## Exercise goal
Please transcribe the data that follows exactly as given, leaving out every picture.

## Collected material
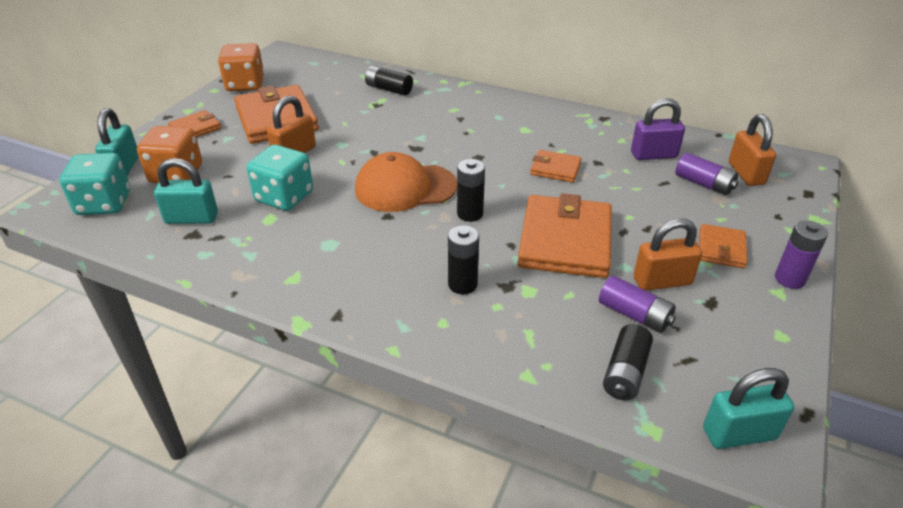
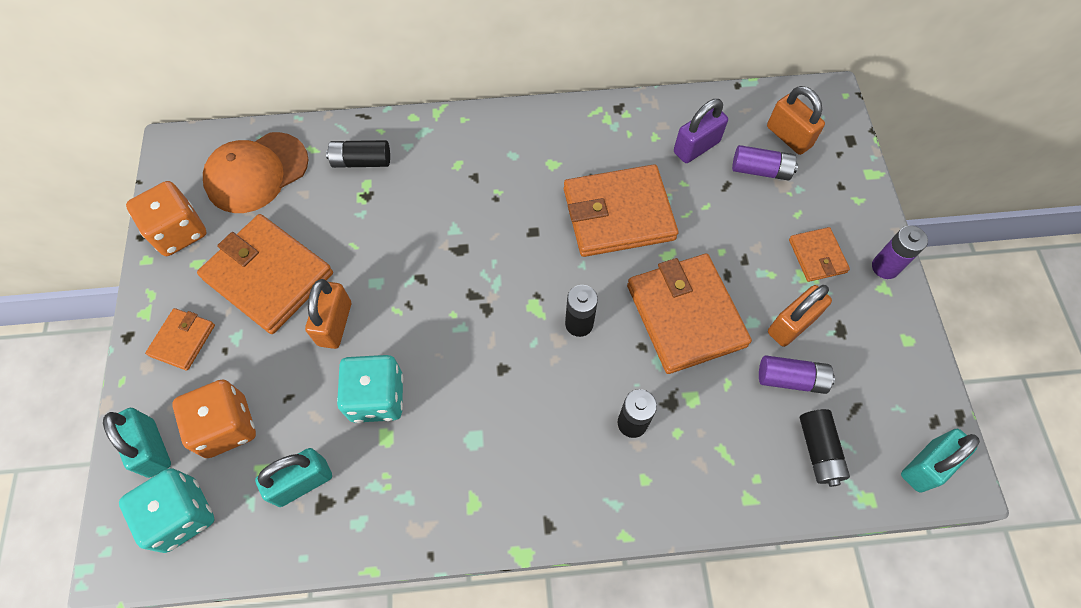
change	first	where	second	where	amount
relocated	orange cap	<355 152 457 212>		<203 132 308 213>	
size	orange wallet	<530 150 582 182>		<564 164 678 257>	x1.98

## Response to the exercise
change	first	where	second	where	amount
relocated	orange cap	<355 152 457 212>		<203 132 308 213>	
size	orange wallet	<530 150 582 182>		<564 164 678 257>	x1.98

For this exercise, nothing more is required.